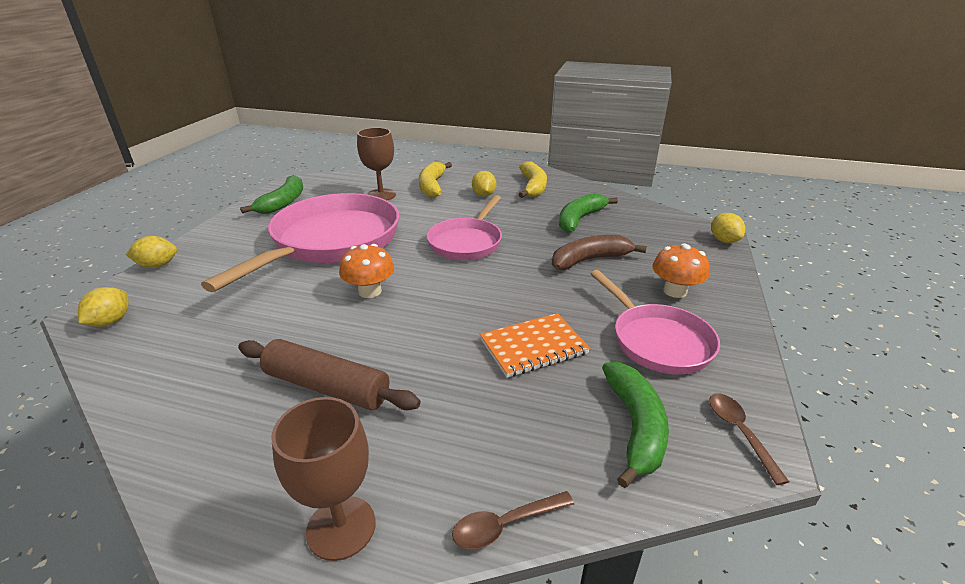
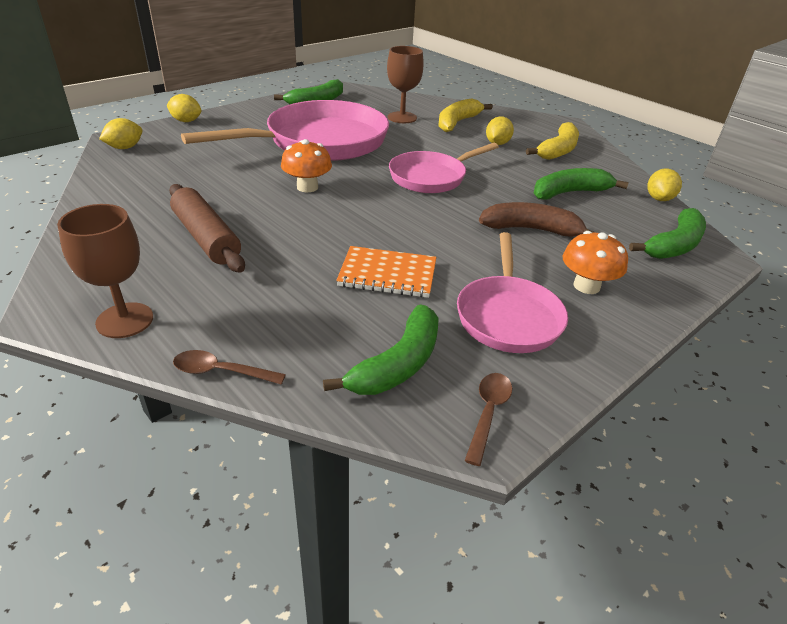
camera: 30 degrees right, 5 degrees up
(686, 236) = (674, 245): none -> green banana
(724, 240) = (716, 264): yellow lemon -> yellow lemon (659, 199)

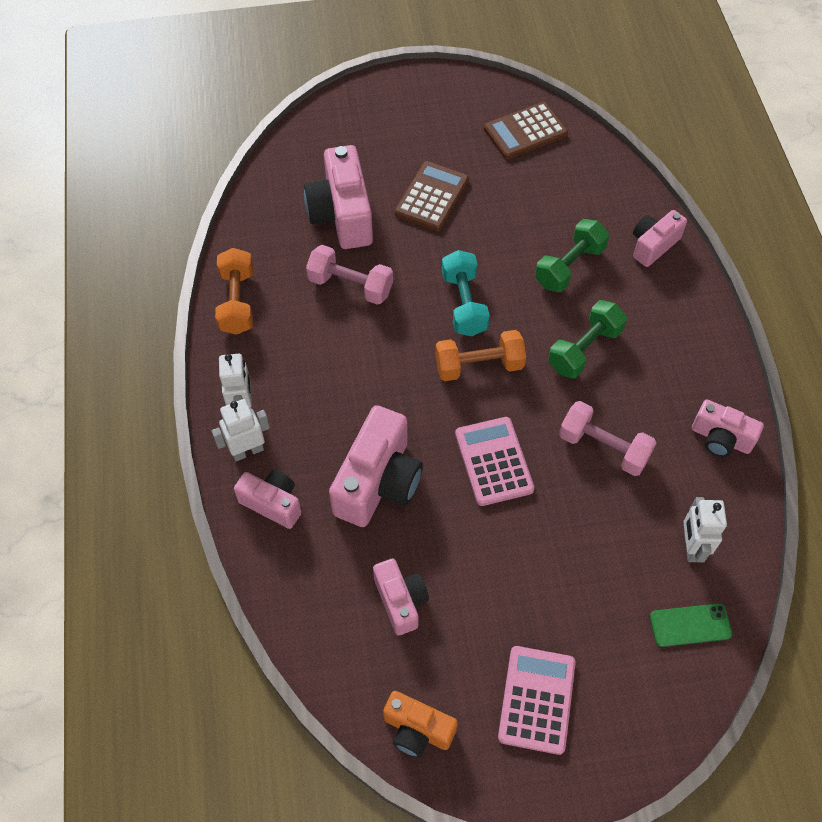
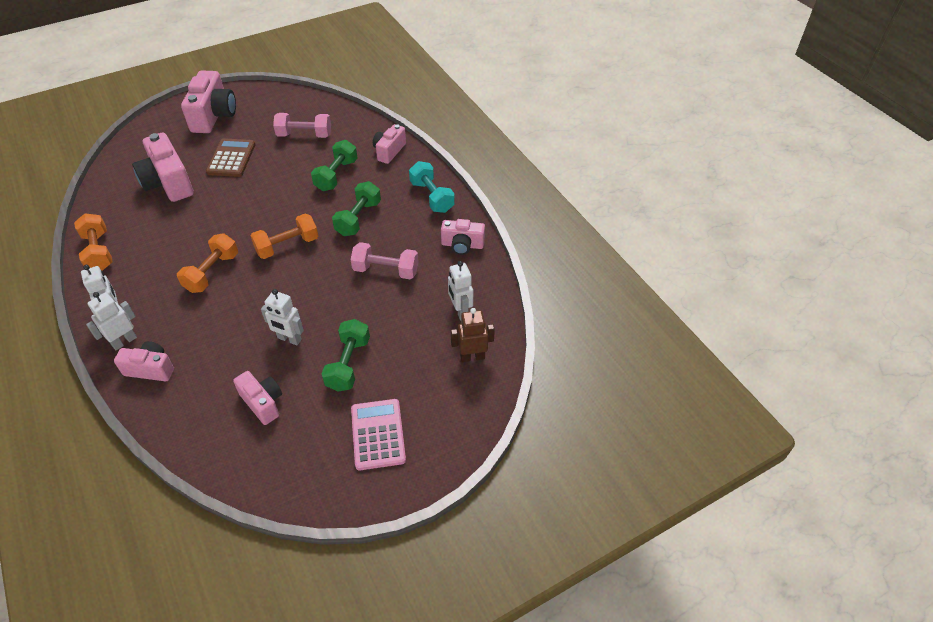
camera: 20 degrees left, 10 degrees down
(350, 286) = (183, 222): pink dumbbell -> pink dumbbell (304, 135)
(373, 379) = (212, 272): none -> orange dumbbell
(378, 482) = (229, 333): pink camera -> pink camera (214, 116)
(417, 730) = (294, 482): orange camera -> none
(452, 515) = (289, 339): none -> white robot
(464, 304) = (268, 213): turquoise dumbbell -> turquoise dumbbell (432, 197)
(493, 461) = (311, 299): pink calculator -> none
(521, 580) = (348, 364): none -> green dumbbell
(525, 132) = (288, 109): brown calculator -> none
(690, 625) = (472, 357): green phone -> brown robot

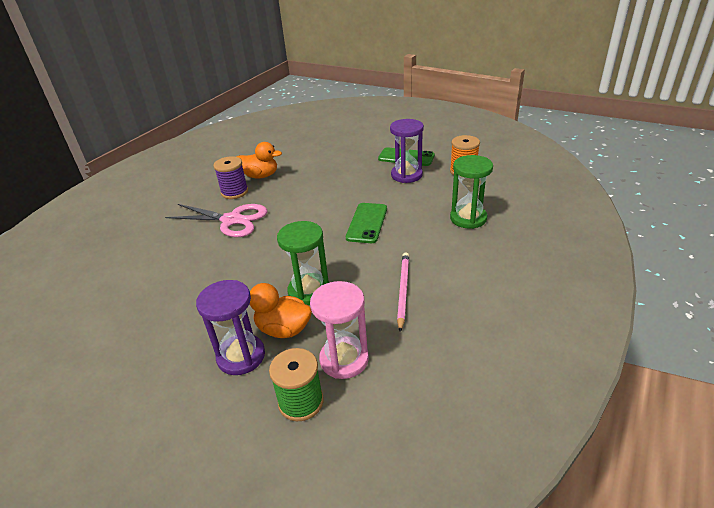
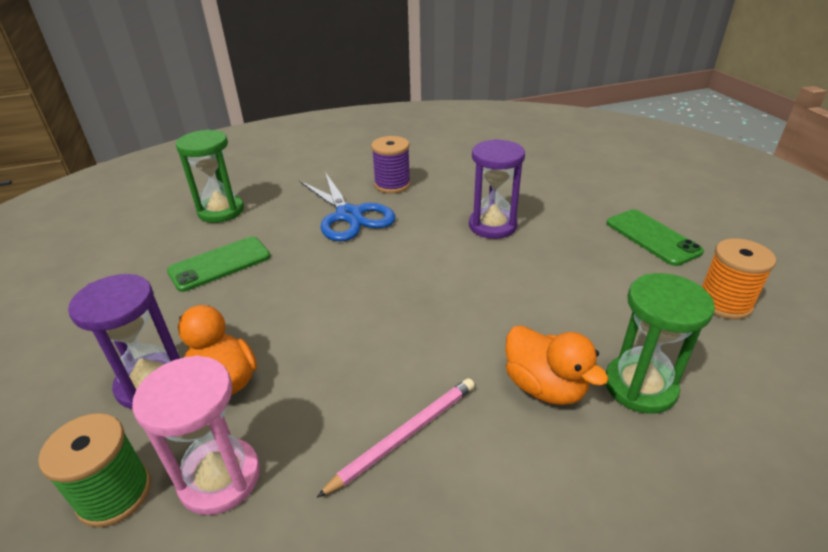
camera: 40 degrees right, 0 degrees up
(232, 220) = (349, 215): pink scissors -> blue scissors
(260, 176) = (440, 178): orange duck -> orange duck (544, 387)
(309, 291) = (306, 352): green hourglass -> green hourglass (221, 211)
(367, 223) = (483, 303): green phone -> green phone (220, 264)
(406, 175) = (621, 264): purple hourglass -> purple hourglass (492, 226)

[Aim of the task] Exactly as written, give the entries above again, with no images.

[Output for this exercise]
camera: 30 degrees right, 5 degrees up
(686, 236) = (674, 245): none -> green banana
(724, 240) = (716, 264): yellow lemon -> yellow lemon (659, 199)

camera: 20 degrees left, 10 degrees down
(350, 286) = (183, 222): pink dumbbell -> pink dumbbell (304, 135)
(373, 379) = (212, 272): none -> orange dumbbell
(378, 482) = (229, 333): pink camera -> pink camera (214, 116)
(417, 730) = (294, 482): orange camera -> none
(452, 515) = (289, 339): none -> white robot
(464, 304) = (268, 213): turquoise dumbbell -> turquoise dumbbell (432, 197)
(493, 461) = (311, 299): pink calculator -> none
(521, 580) = (348, 364): none -> green dumbbell
(525, 132) = (288, 109): brown calculator -> none
(690, 625) = (472, 357): green phone -> brown robot

camera: 40 degrees right, 0 degrees up
(232, 220) = (349, 215): pink scissors -> blue scissors
(260, 176) = (440, 178): orange duck -> orange duck (544, 387)
(309, 291) = (306, 352): green hourglass -> green hourglass (221, 211)
(367, 223) = (483, 303): green phone -> green phone (220, 264)
(406, 175) = (621, 264): purple hourglass -> purple hourglass (492, 226)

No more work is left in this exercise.